PROBLEM. Go through the data and copy each line where the string "none" appears.

[Content revision data]
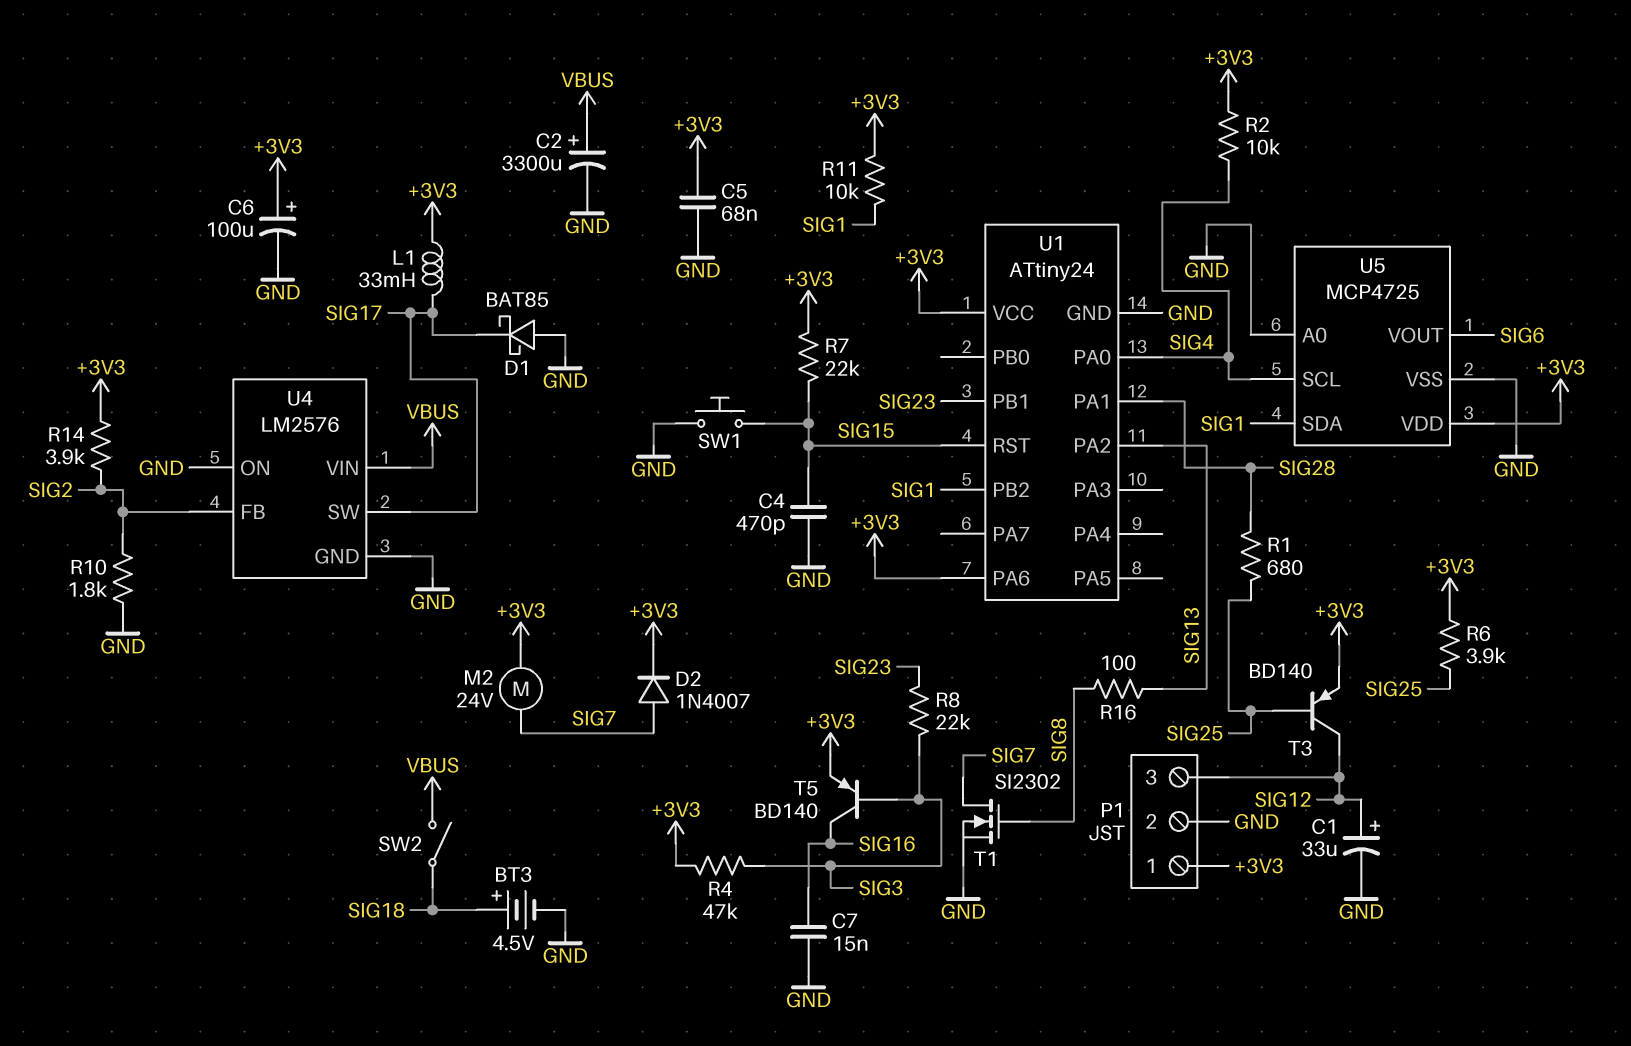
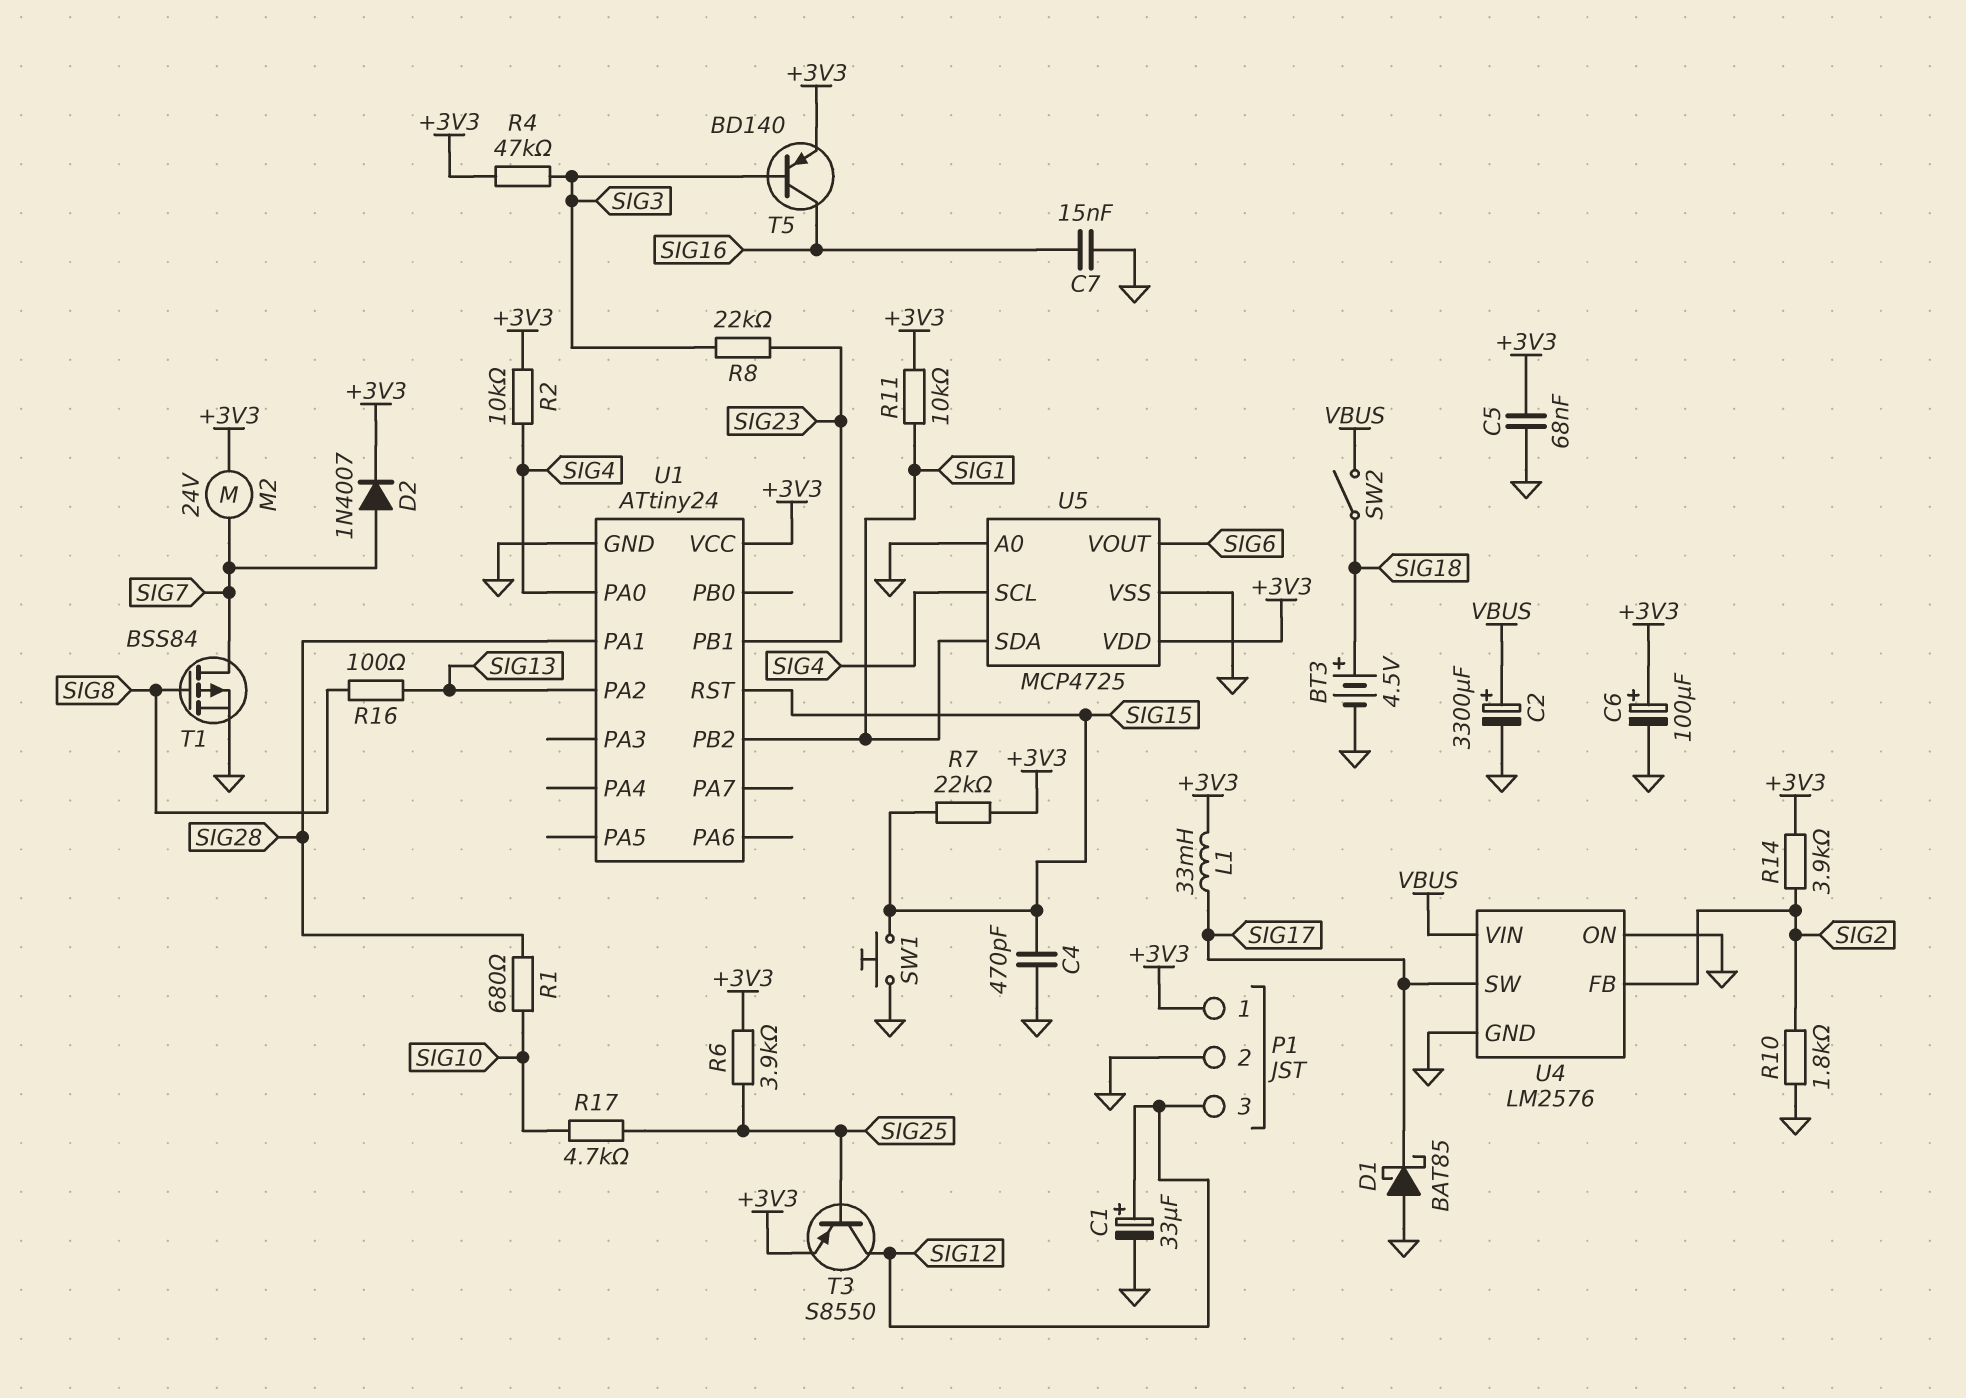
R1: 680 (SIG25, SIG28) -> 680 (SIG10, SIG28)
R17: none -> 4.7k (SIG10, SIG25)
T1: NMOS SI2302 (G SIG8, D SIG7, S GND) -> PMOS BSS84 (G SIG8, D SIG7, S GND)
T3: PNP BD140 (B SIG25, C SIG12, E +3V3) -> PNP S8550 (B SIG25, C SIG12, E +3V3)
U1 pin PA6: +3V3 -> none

SOLUTION FOR THIS TASK.
R17: none -> 4.7k (SIG10, SIG25)
U1 pin PA6: +3V3 -> none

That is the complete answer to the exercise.